EXERCISE: Reproduce verbatim the lines of the records below, beginning with the line that contains "plane (480, 427)" and continuing through the final line of the records.
^^^^
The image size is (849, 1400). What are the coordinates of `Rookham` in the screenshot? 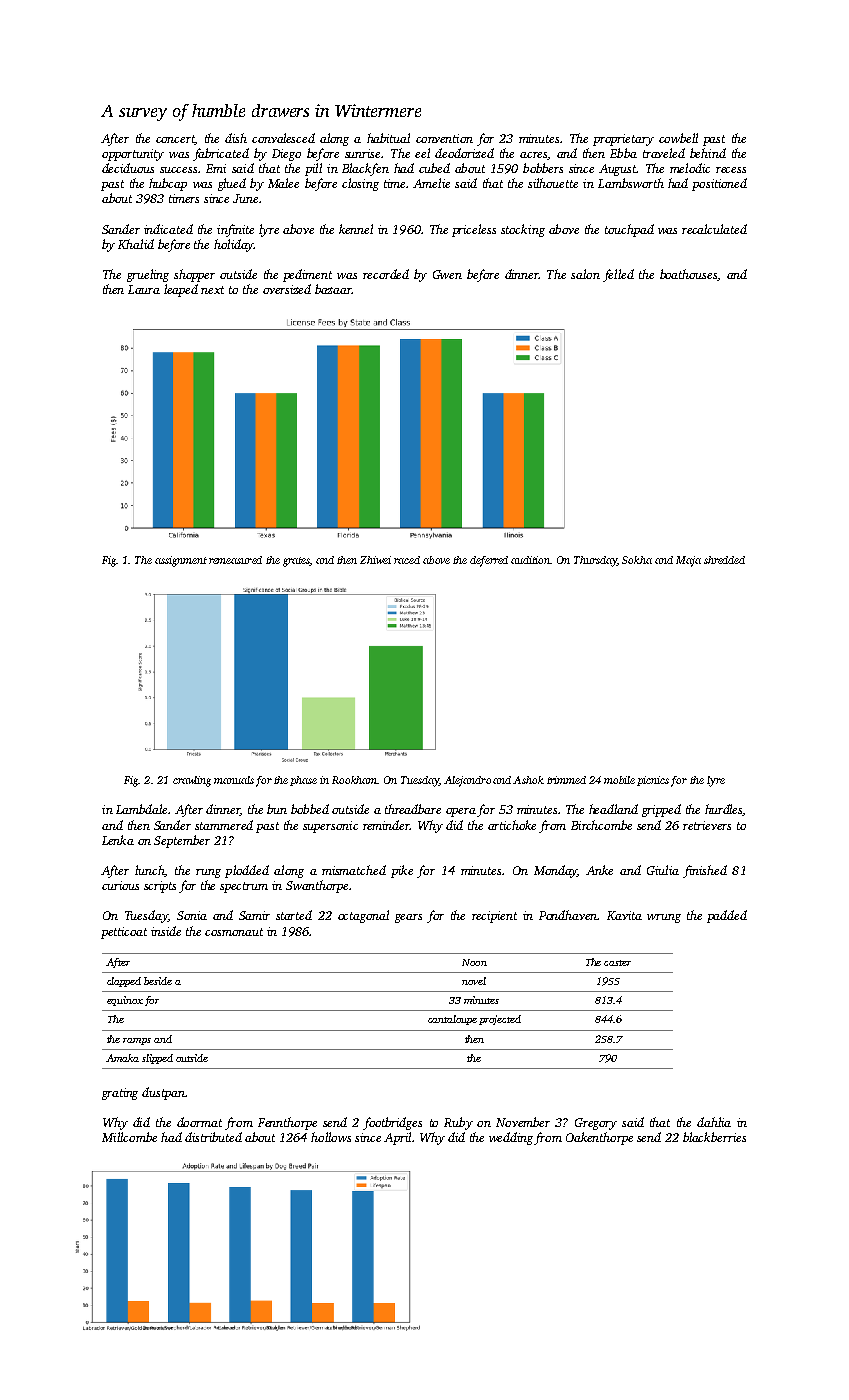 It's located at (355, 780).
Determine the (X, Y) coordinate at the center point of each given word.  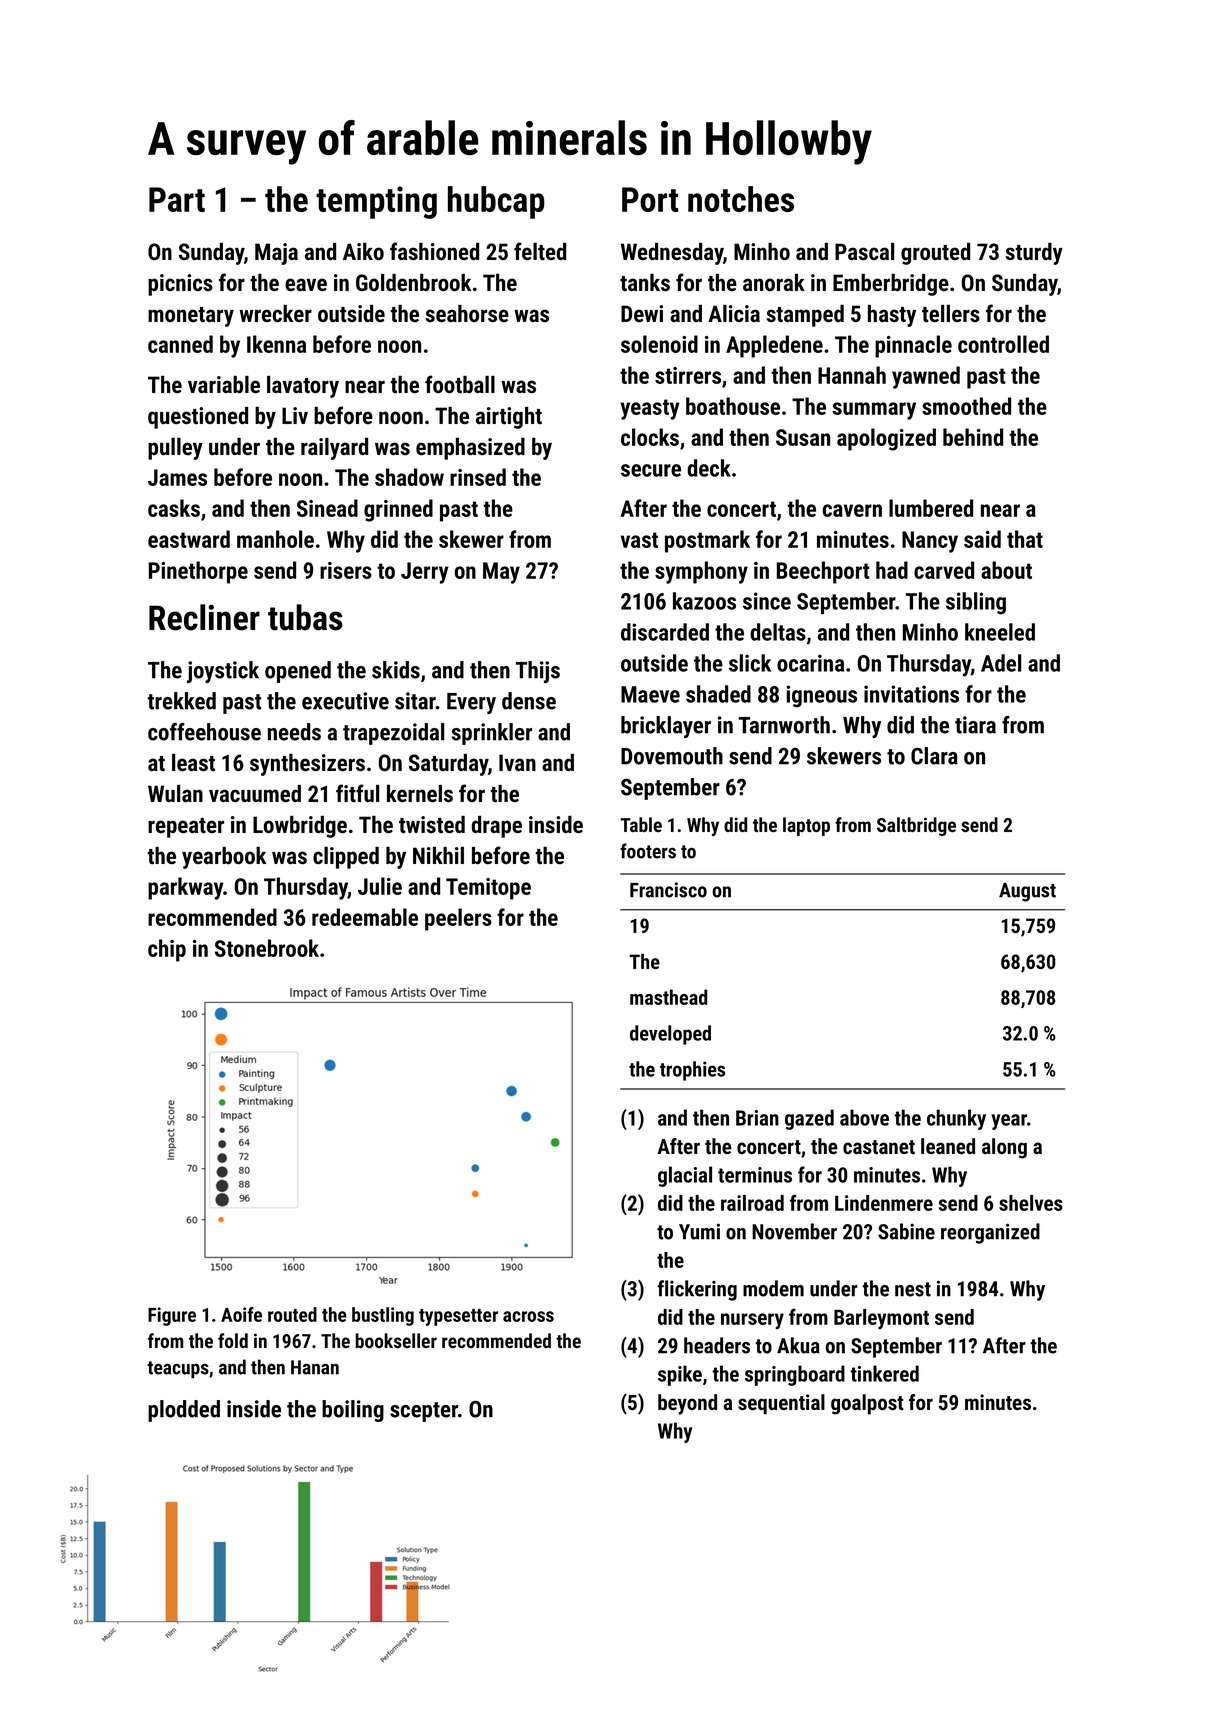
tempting (376, 202)
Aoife (241, 1314)
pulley (175, 449)
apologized (886, 439)
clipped (346, 858)
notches (741, 199)
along (1004, 1148)
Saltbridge (916, 826)
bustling (383, 1316)
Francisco (668, 890)
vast (639, 540)
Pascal (864, 251)
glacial (685, 1176)
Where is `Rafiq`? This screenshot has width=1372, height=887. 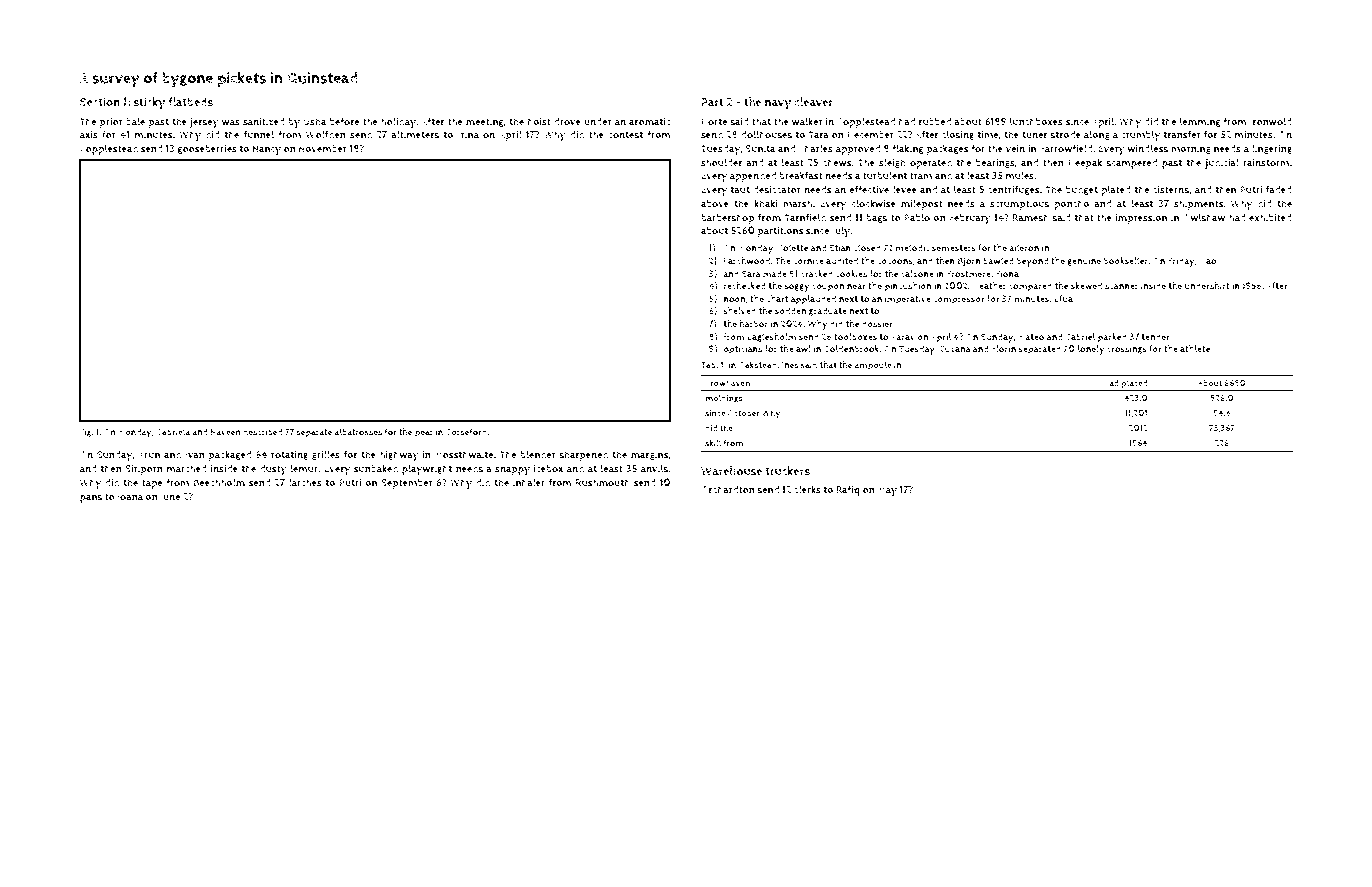
Rafiq is located at coordinates (848, 490).
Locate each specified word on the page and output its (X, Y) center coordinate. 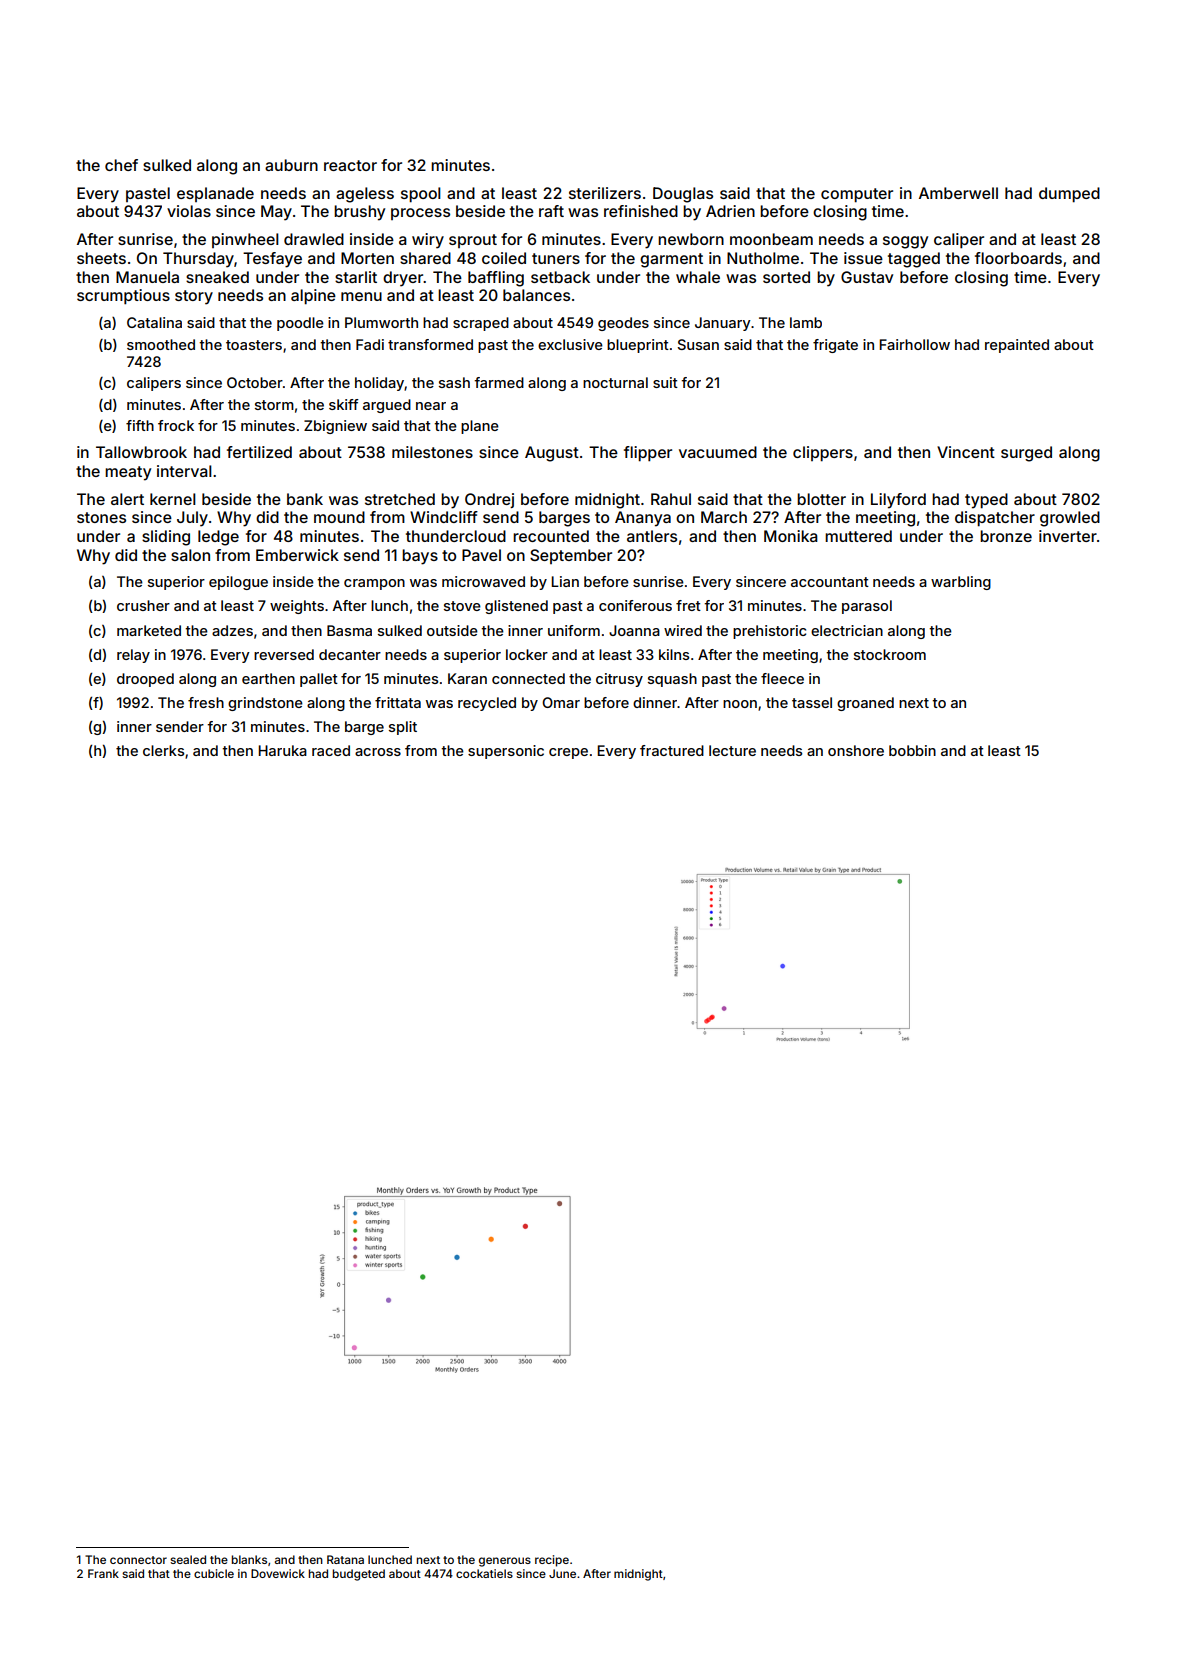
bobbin (912, 750)
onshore (856, 750)
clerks (163, 750)
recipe (552, 1561)
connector (138, 1560)
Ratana (345, 1559)
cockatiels (484, 1573)
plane (480, 427)
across (378, 752)
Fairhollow (914, 344)
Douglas (683, 195)
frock (176, 425)
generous (505, 1562)
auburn (291, 165)
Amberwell (958, 193)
^^^^
EXERCISE ANSWER:
plane (480, 427)
across (378, 752)
Fairhollow (914, 344)
Douglas (683, 195)
frock (176, 425)
generous (505, 1562)
auburn (291, 165)
Amberwell (958, 193)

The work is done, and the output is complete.